[Records provided]
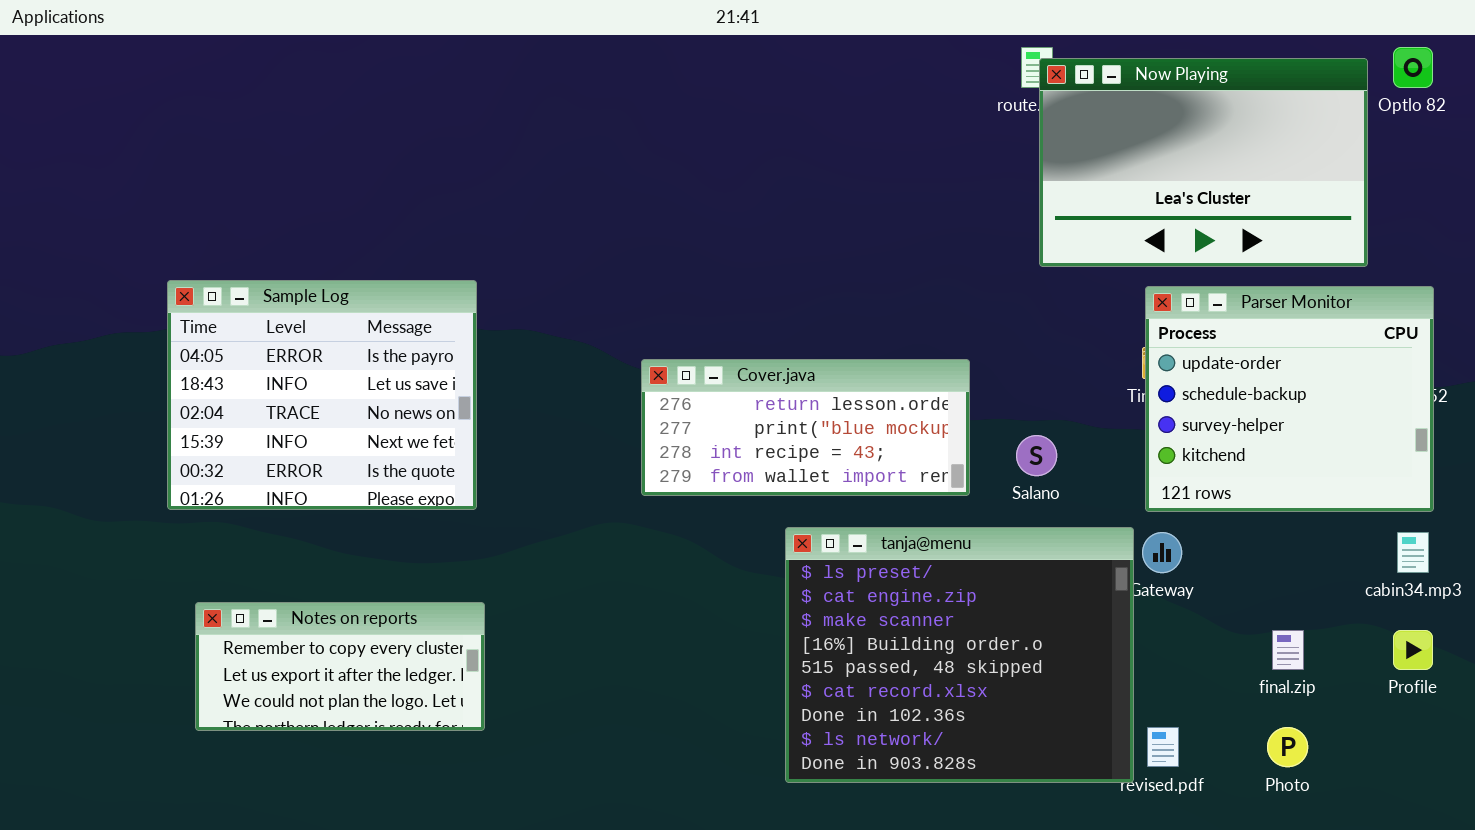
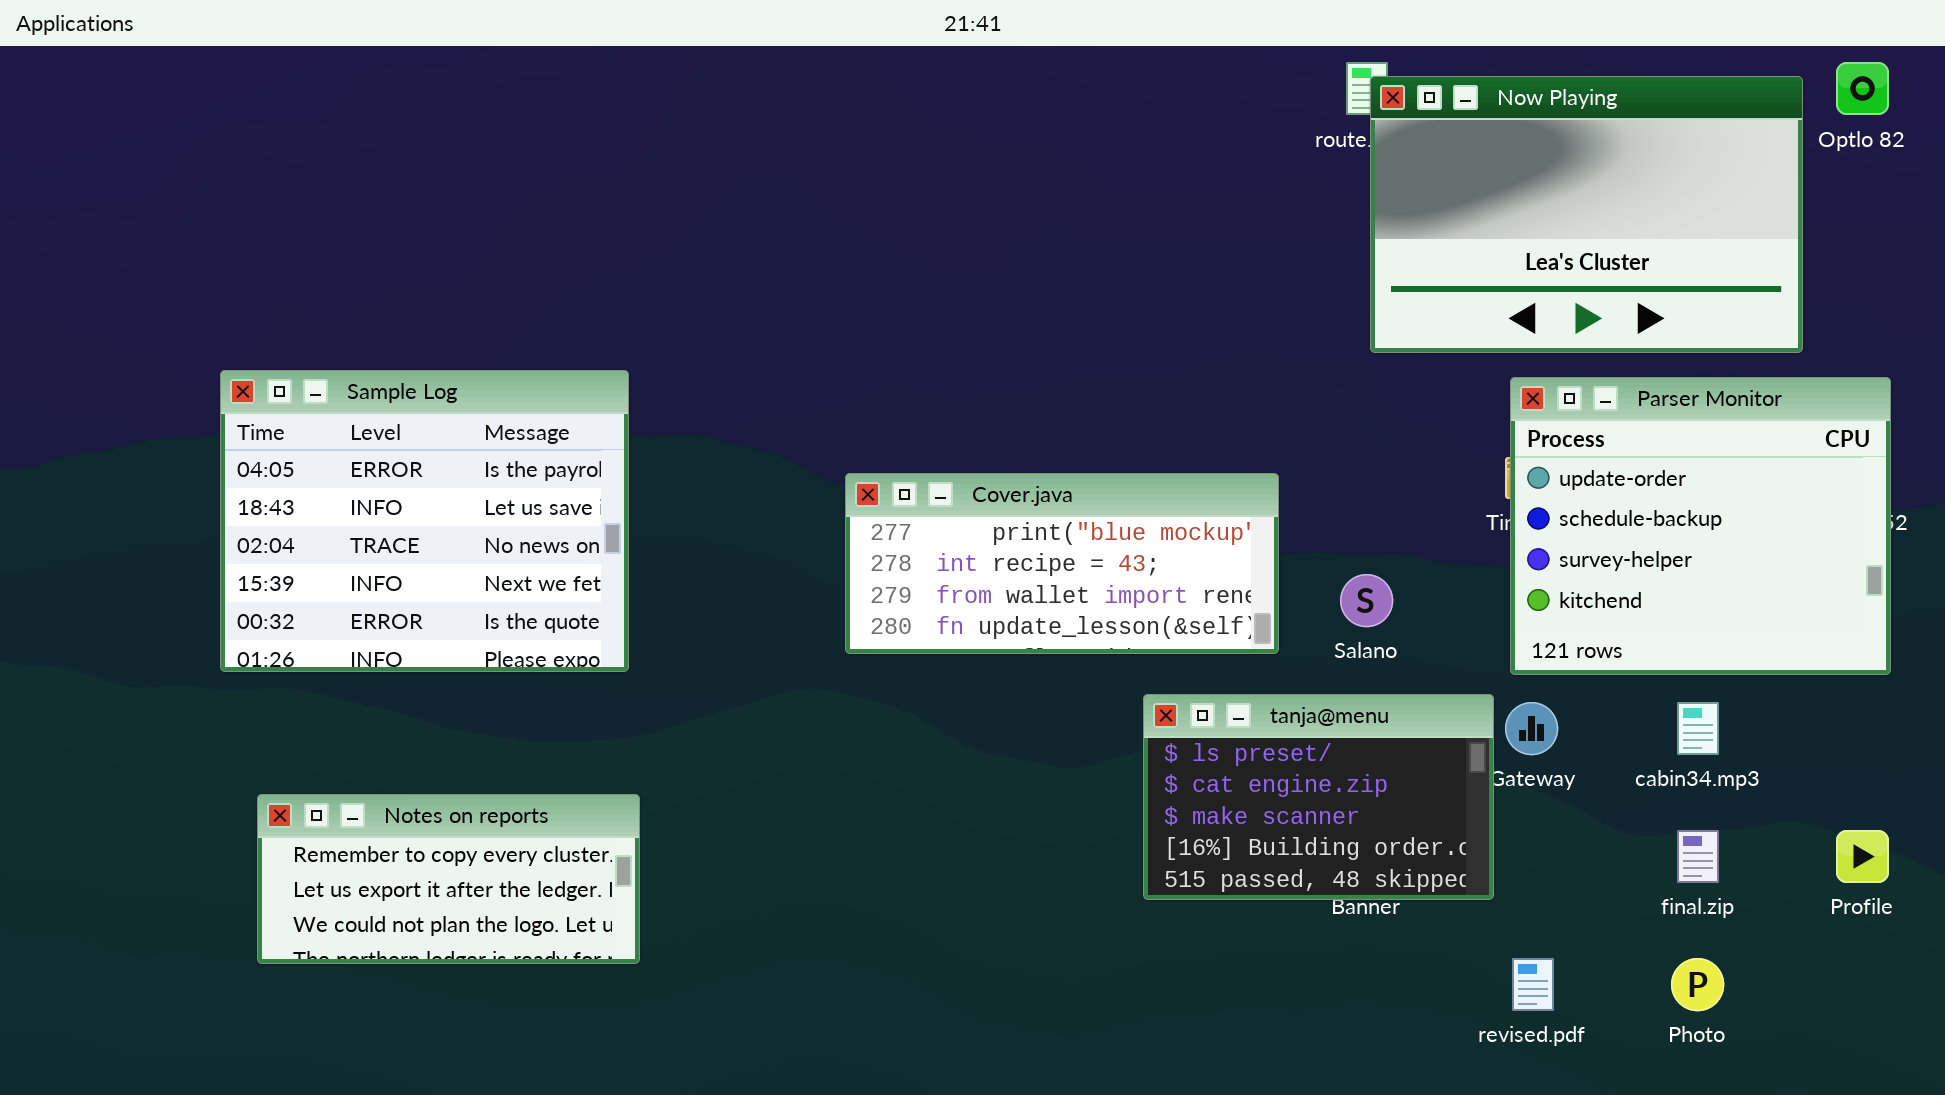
Cover.java: [641,359,970,496] -> [845,473,1279,654], scrolled down 1 row
tanja@menu: [785,527,1134,783] -> [1143,694,1494,900], resized
cabin34.mp3: [1397,532,1429,573] -> [1677,702,1719,755], moved

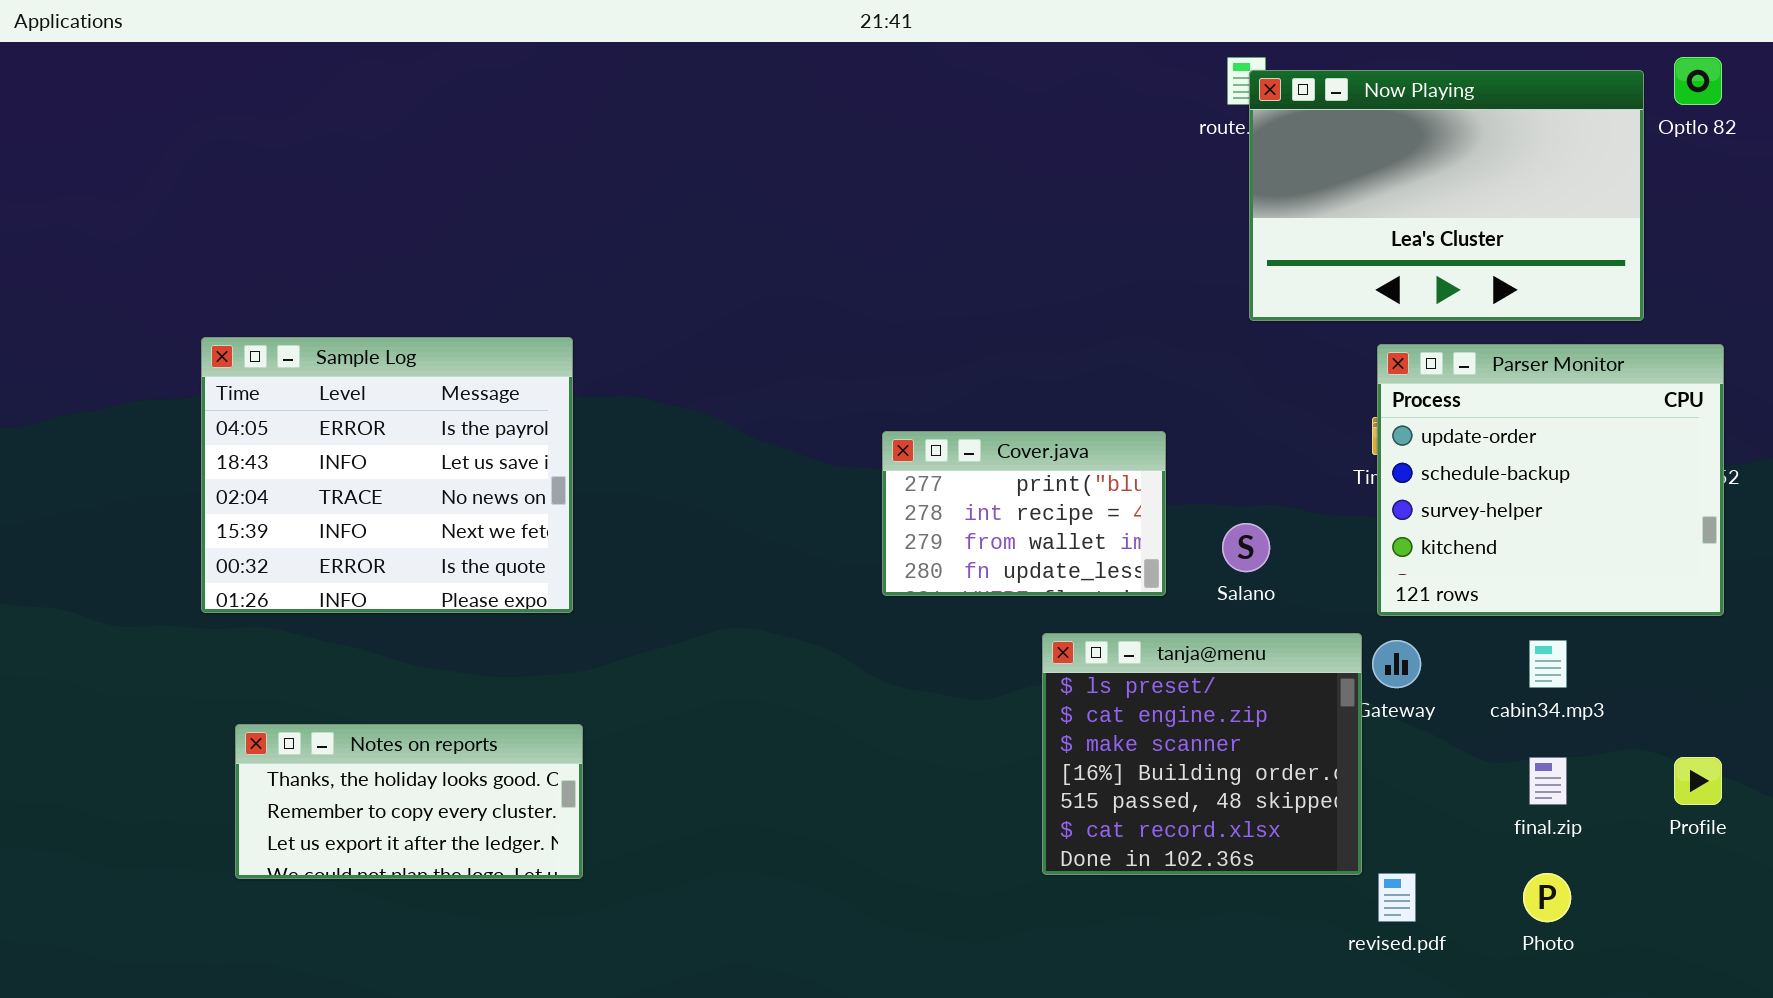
Cover.java: [845,473,1279,654] -> [882,431,1166,596], resized
tanja@menu: [1143,694,1494,900] -> [1042,633,1362,875], resized
Notes on reports: [257,794,640,964] -> [235,724,583,879], scrolled up 1 row

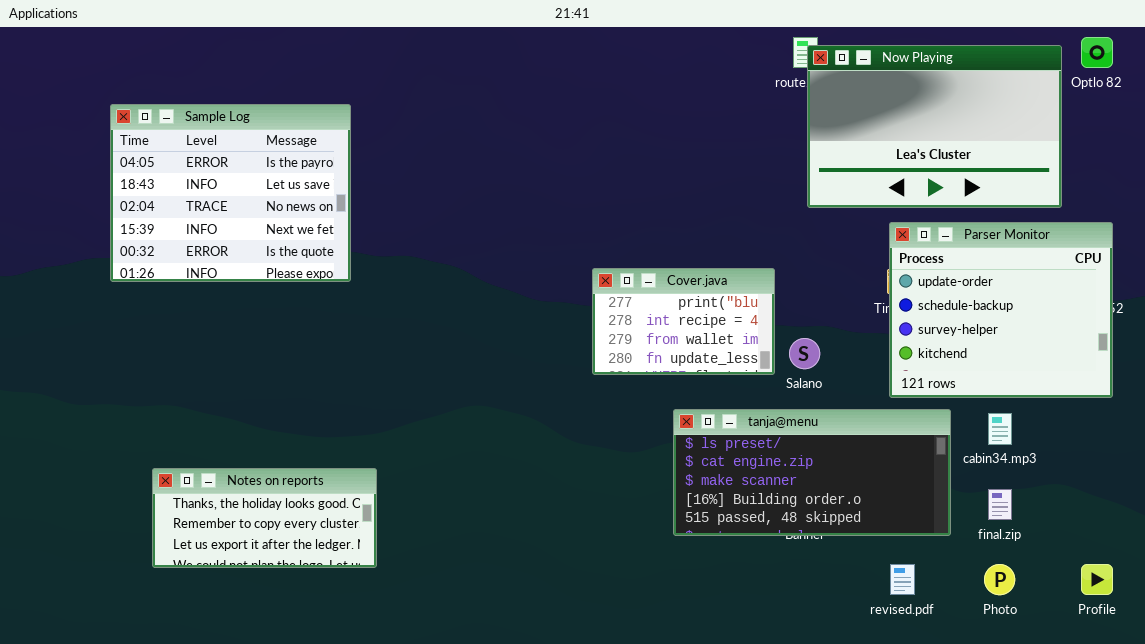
Sample Log: [201,337,573,613] -> [110,104,351,282], moved
Cover.java: [882,431,1166,596] -> [592,268,775,375], moved
tanja@menu: [1042,633,1362,875] -> [673,409,951,536], resized
Profile: [1674,757,1722,805] -> [1081,564,1113,595], moved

[What is needed]
Output only the lines from the line that contains "Notes on reports: [257,794,640,964]" through the end of the material, both ends included, and skip every picture.

[Finished task]
Notes on reports: [257,794,640,964] -> [235,724,583,879], scrolled up 1 row

Sample Log: [201,337,573,613] -> [110,104,351,282], moved
Cover.java: [882,431,1166,596] -> [592,268,775,375], moved
tanja@menu: [1042,633,1362,875] -> [673,409,951,536], resized
Profile: [1674,757,1722,805] -> [1081,564,1113,595], moved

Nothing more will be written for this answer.